TASK TO CARRY OUT »
For this exercise, reproduce the entries below exactly, but only from the line containing "camera: 75 degrees left, 5 degrees up" through the line containing "(485, 293) = (317, 114): grey", both included.

DATA SUPPLIED »

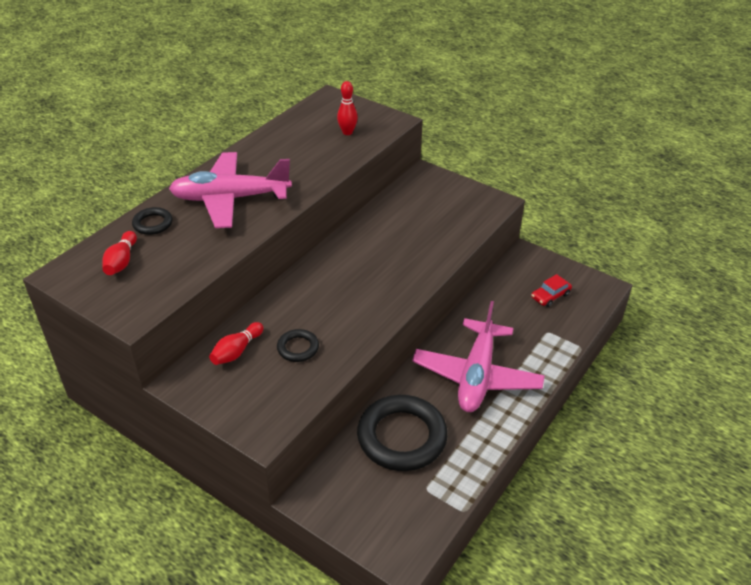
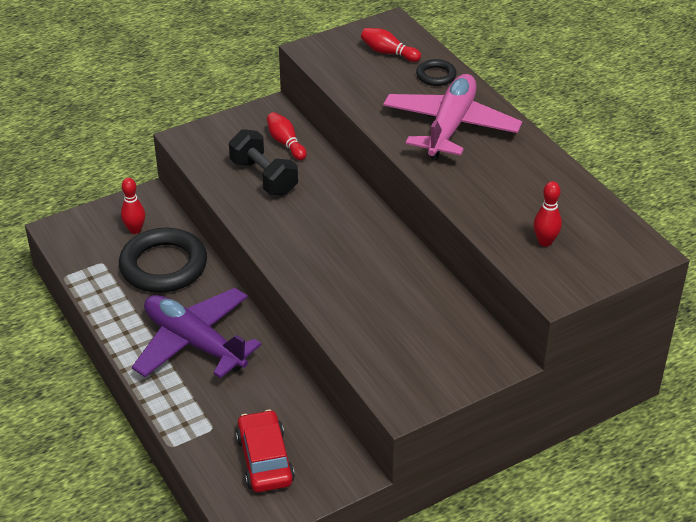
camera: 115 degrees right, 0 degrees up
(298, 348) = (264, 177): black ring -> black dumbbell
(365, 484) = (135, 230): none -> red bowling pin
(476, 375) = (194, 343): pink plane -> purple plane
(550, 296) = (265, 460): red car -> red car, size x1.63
---
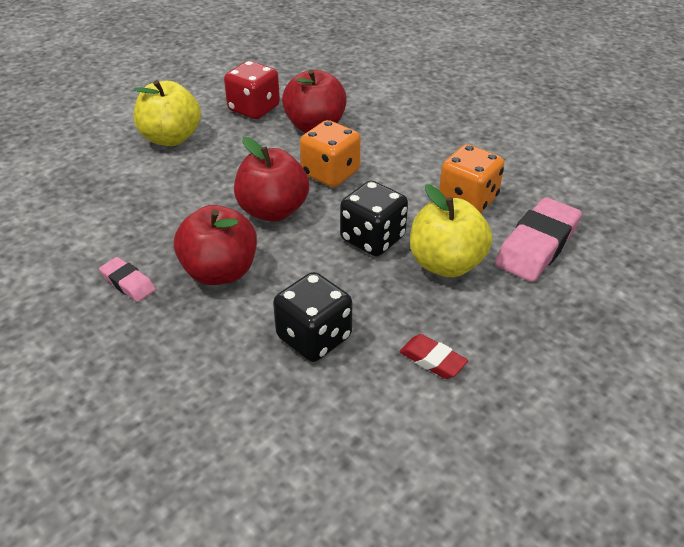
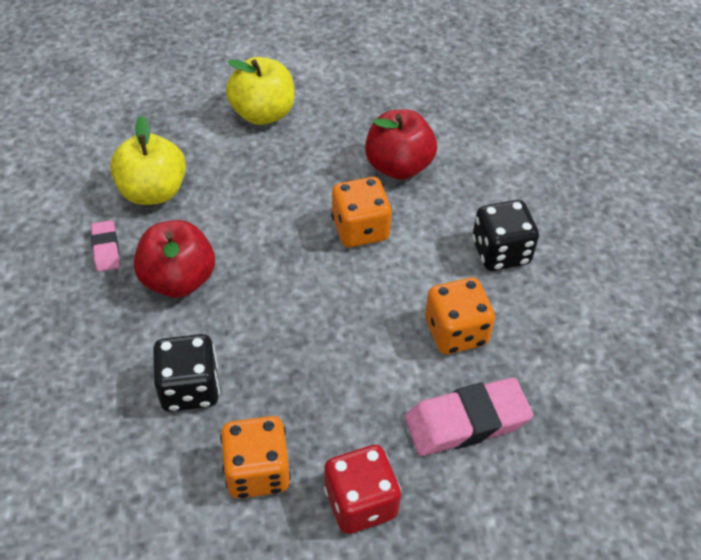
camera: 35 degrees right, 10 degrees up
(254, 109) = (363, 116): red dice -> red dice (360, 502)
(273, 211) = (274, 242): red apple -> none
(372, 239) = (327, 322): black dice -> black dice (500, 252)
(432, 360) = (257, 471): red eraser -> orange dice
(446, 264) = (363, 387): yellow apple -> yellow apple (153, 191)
--
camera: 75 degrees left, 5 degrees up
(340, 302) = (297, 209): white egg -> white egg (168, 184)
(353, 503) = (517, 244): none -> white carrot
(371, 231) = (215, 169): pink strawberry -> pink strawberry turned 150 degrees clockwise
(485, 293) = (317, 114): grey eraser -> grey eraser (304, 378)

RESULT »
camera: 75 degrees left, 5 degrees up
(340, 302) = (297, 209): white egg -> white egg (168, 184)
(353, 503) = (517, 244): none -> white carrot
(371, 231) = (215, 169): pink strawberry -> pink strawberry turned 150 degrees clockwise
(485, 293) = (317, 114): grey eraser -> grey eraser (304, 378)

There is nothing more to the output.